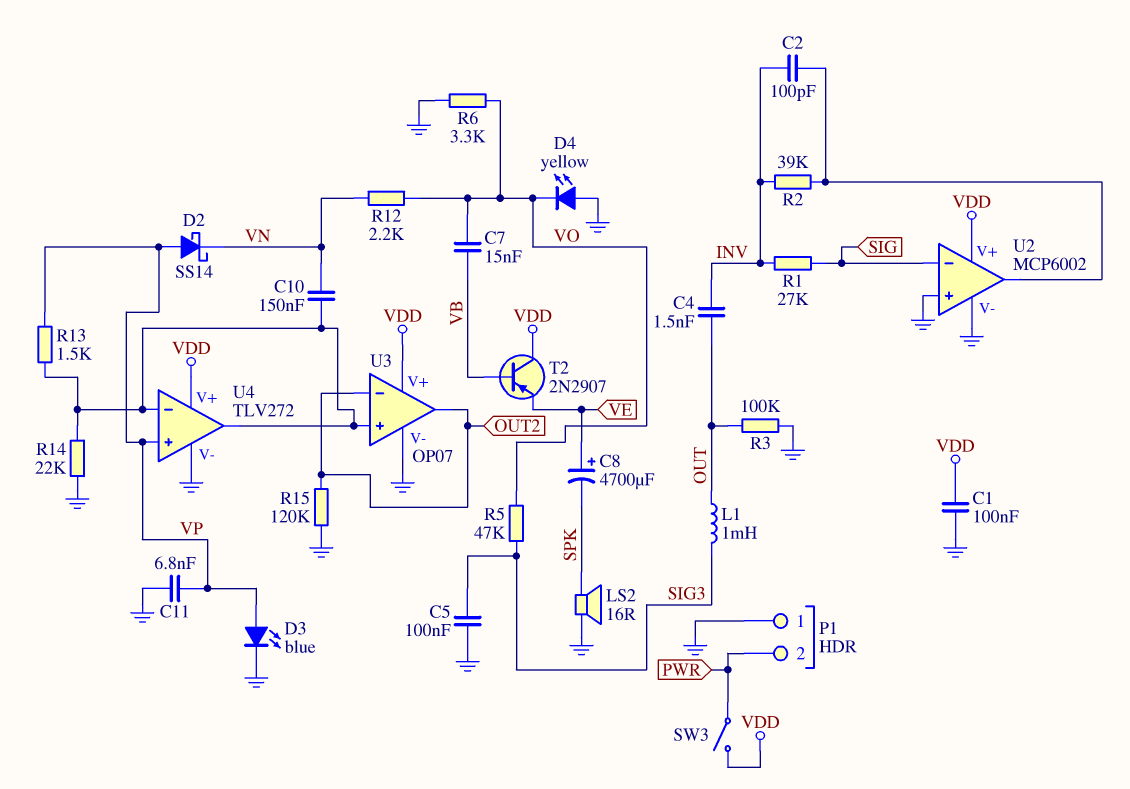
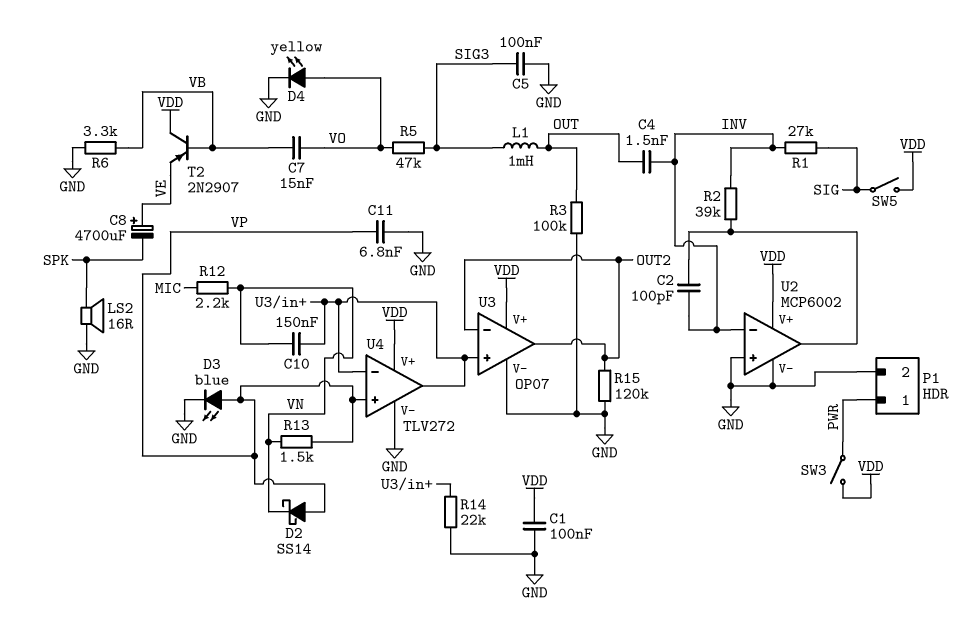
D4: LED yellow (A GND, K VO) -> LED yellow (A VO, K GND)
P1 pin 1: GND -> PWR
P1 pin 2: PWR -> GND
R6: 3.3k (GND, VO) -> 3.3k (GND, VB)
R12: 2.2k (VN, VO) -> 2.2k (MIC, VN)
R13: 1.5k (U3/in+, VP) -> 1.5k (VN, VP)
SW5: none -> switch (SIG, VDD)
U2 pin in-: SIG -> INV

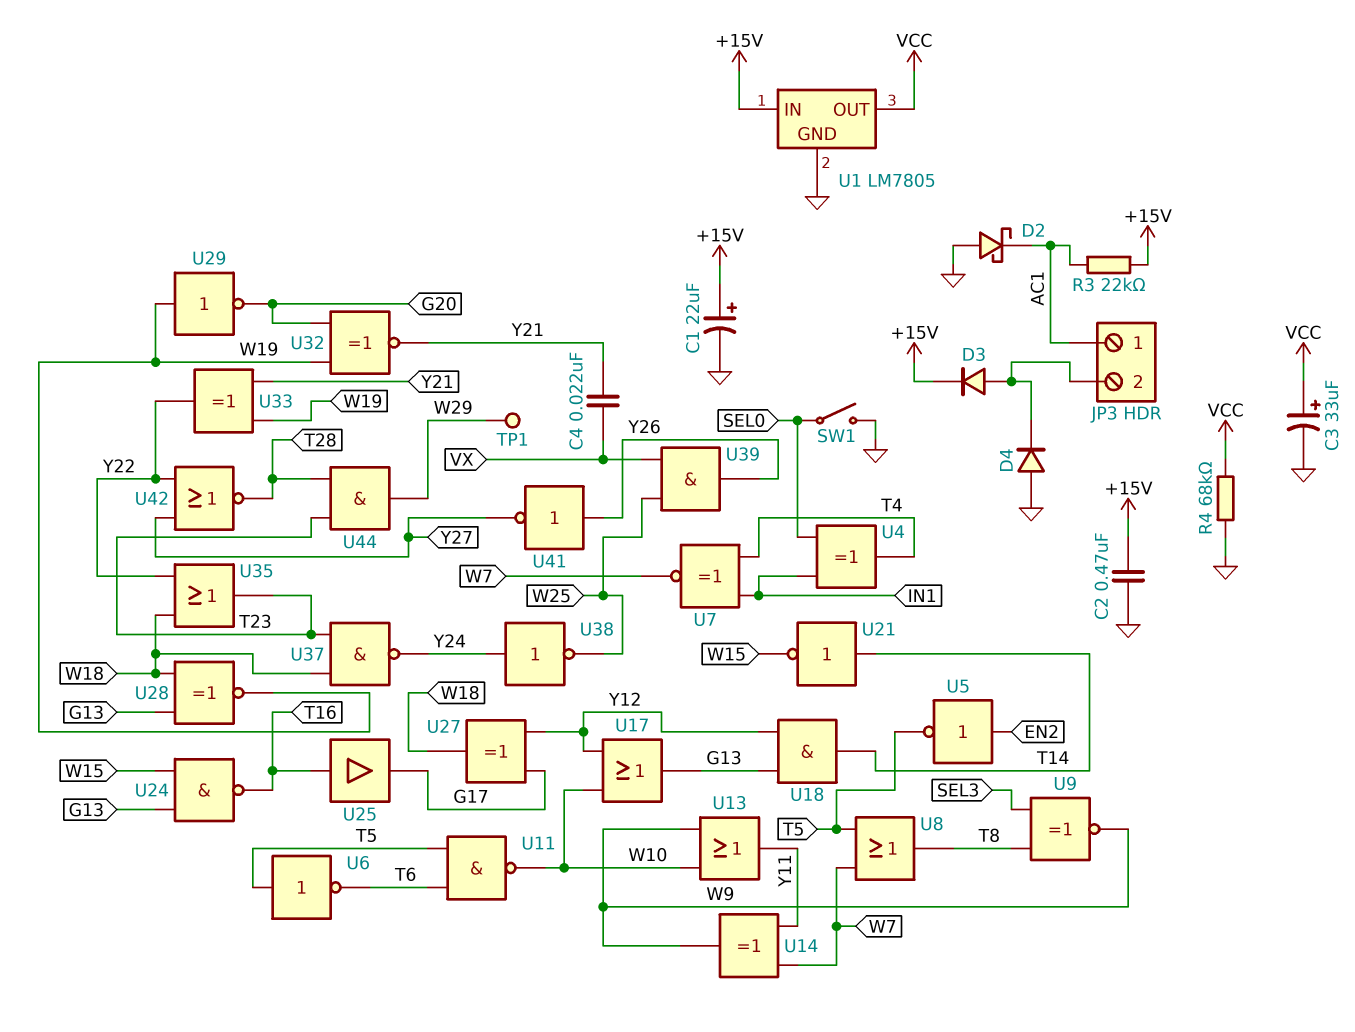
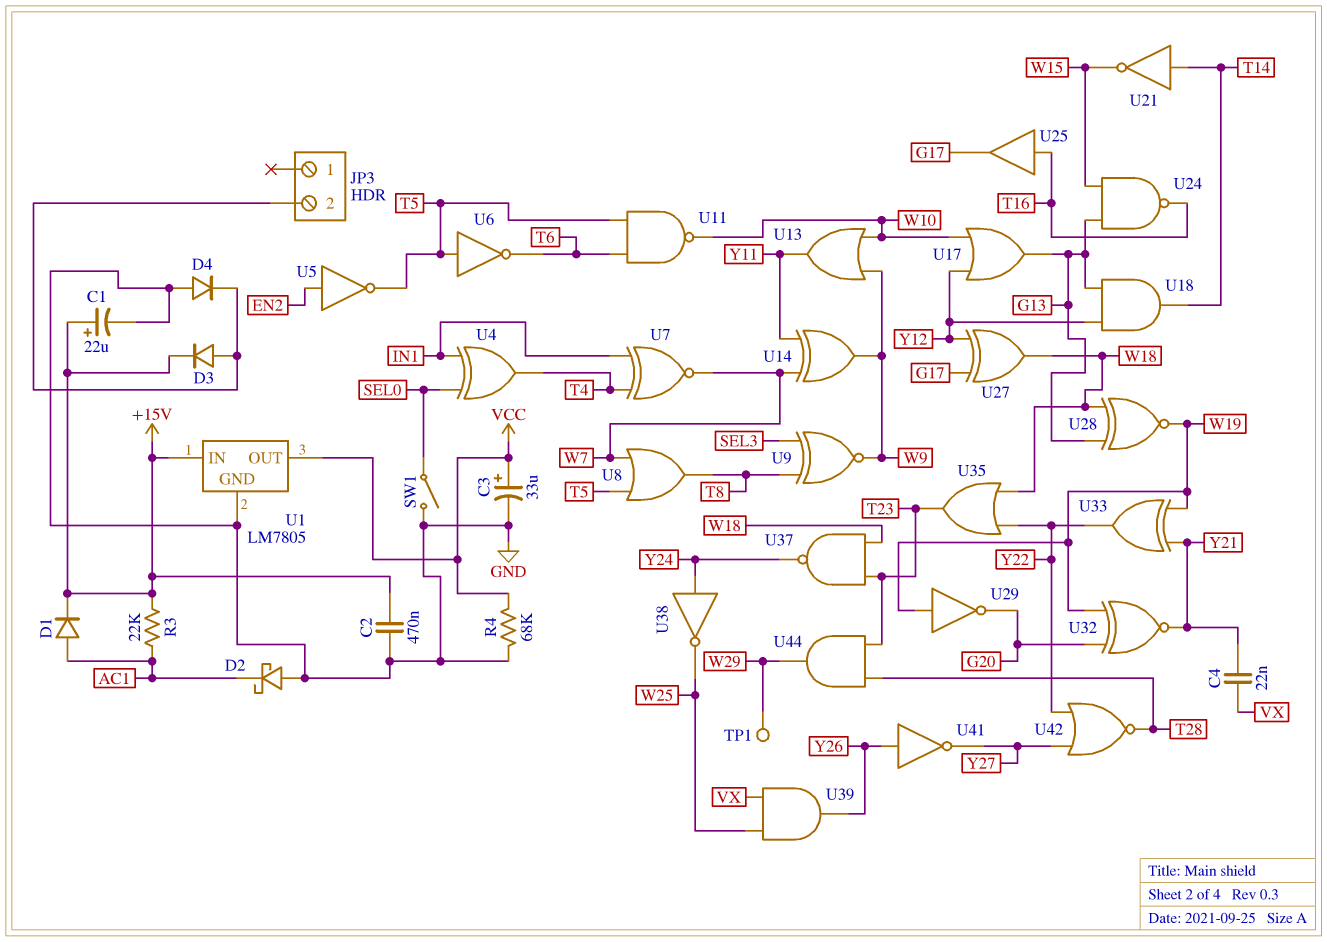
D1: none -> diode (A AC1, K +15V)
JP3 pin 1: AC1 -> none

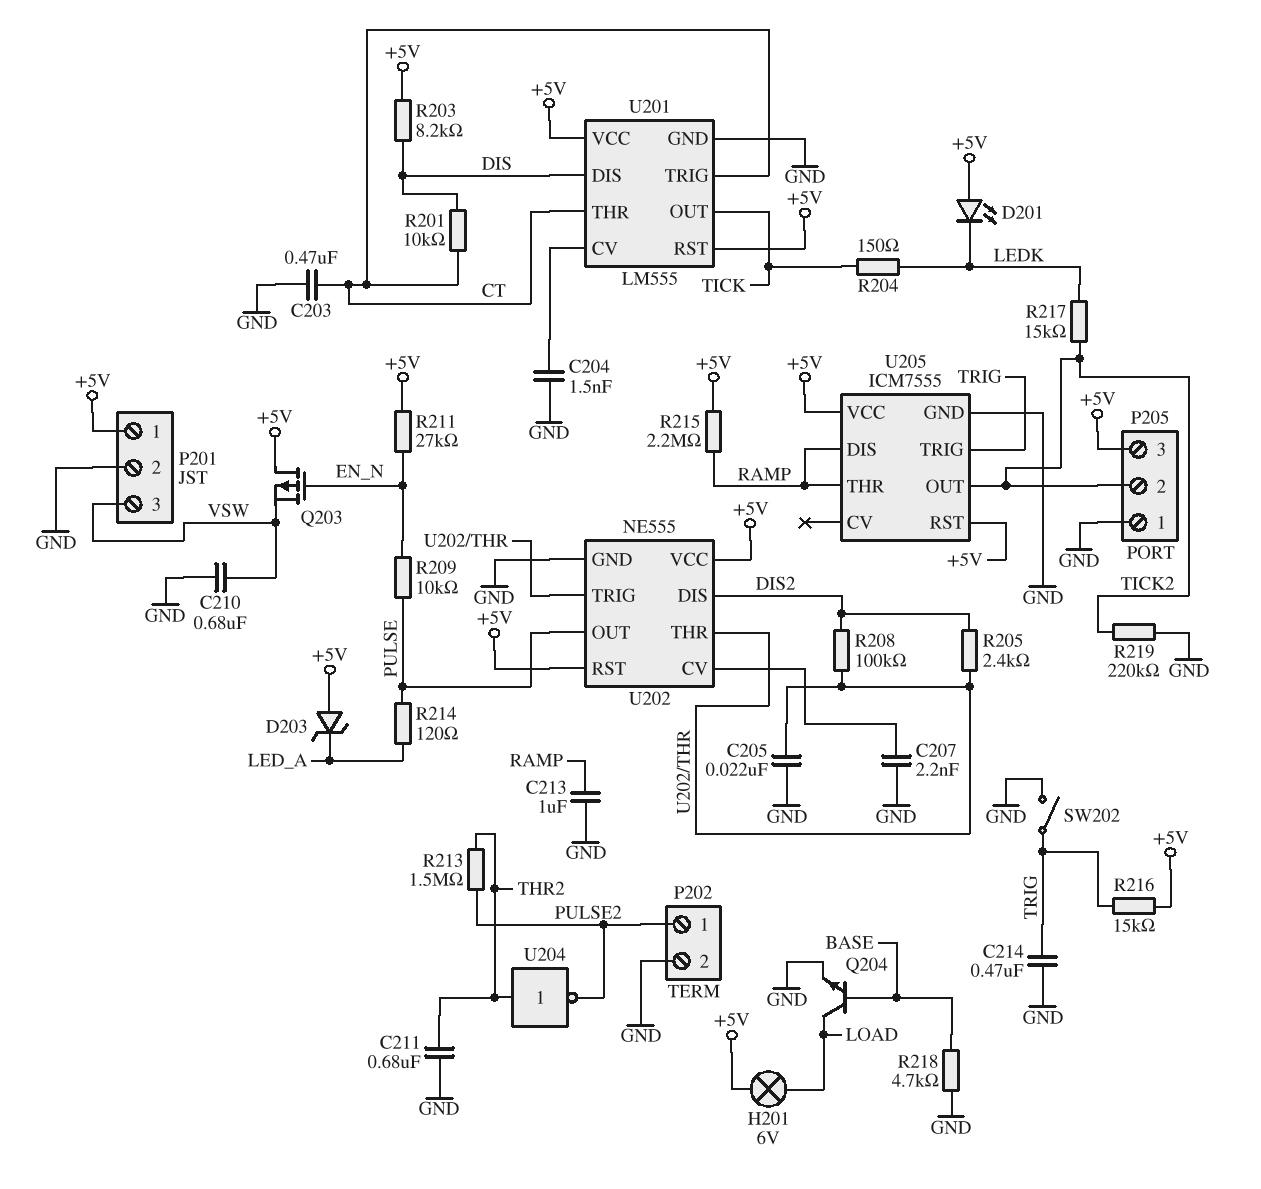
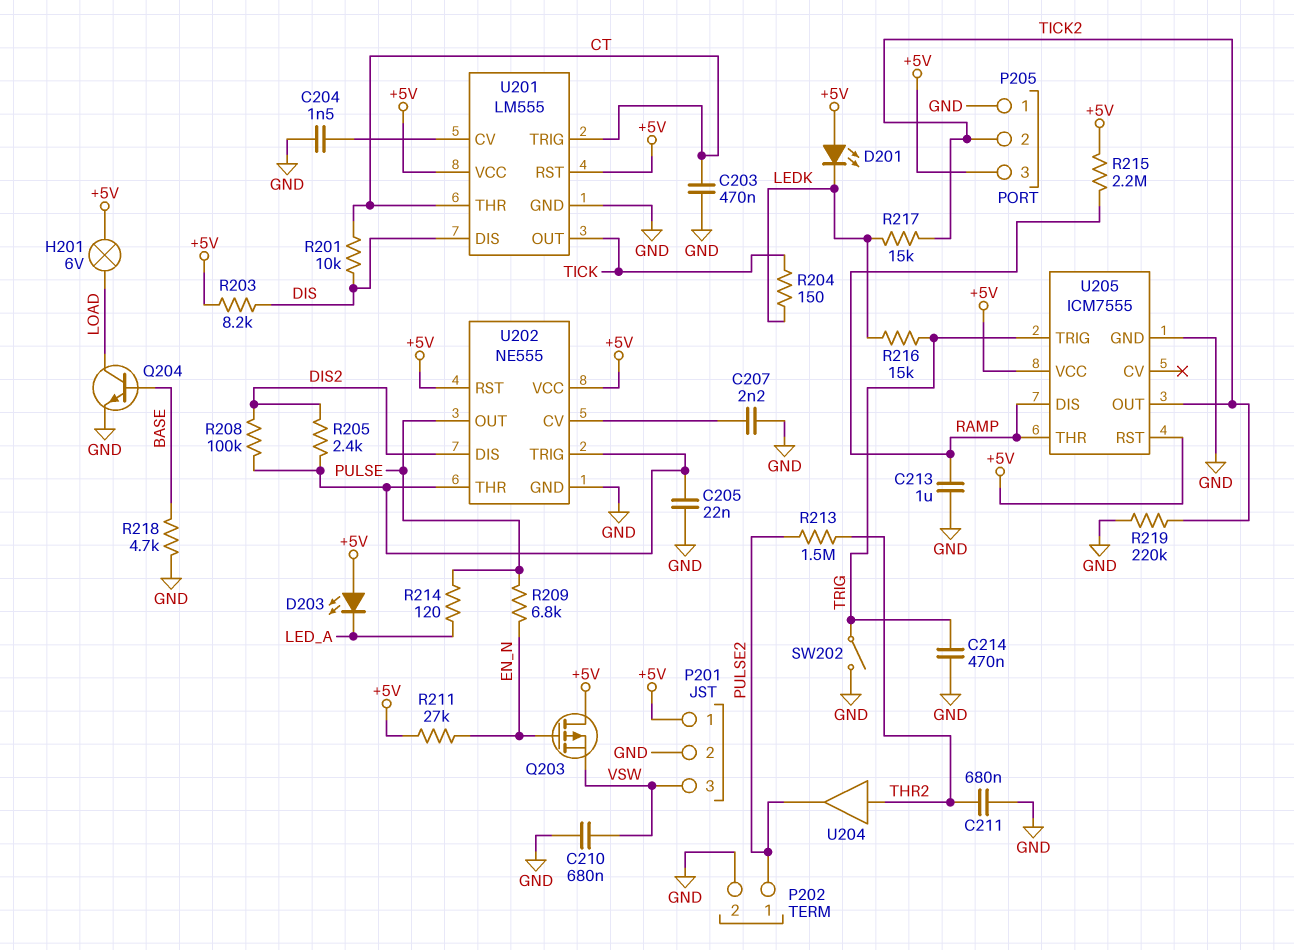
D203: zener (A +5V, K LED_A) -> LED (A +5V, K LED_A)
R209: 10k (EN_N, PULSE) -> 6.8k (EN_N, PULSE)
R216: 15k (+5V, TRIG) -> 15k (LEDK, TRIG)
U204: NOT (in THR2, out PULSE2) -> buffer (in THR2, out PULSE2)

== Task statement ==
Where a picture appears in the records above, omit it, and transcribe exactly the stretch of lines from the one with "P1 pin 2: PWR -> GND" through the one with "R209: 10k (EN_N, PULSE) -> 6.8k (EN_N, PULSE)".

== Answer box ==
P1 pin 2: PWR -> GND
R6: 3.3k (GND, VO) -> 3.3k (GND, VB)
R12: 2.2k (VN, VO) -> 2.2k (MIC, VN)
R13: 1.5k (U3/in+, VP) -> 1.5k (VN, VP)
SW5: none -> switch (SIG, VDD)
U2 pin in-: SIG -> INV

D1: none -> diode (A AC1, K +15V)
JP3 pin 1: AC1 -> none

D203: zener (A +5V, K LED_A) -> LED (A +5V, K LED_A)
R209: 10k (EN_N, PULSE) -> 6.8k (EN_N, PULSE)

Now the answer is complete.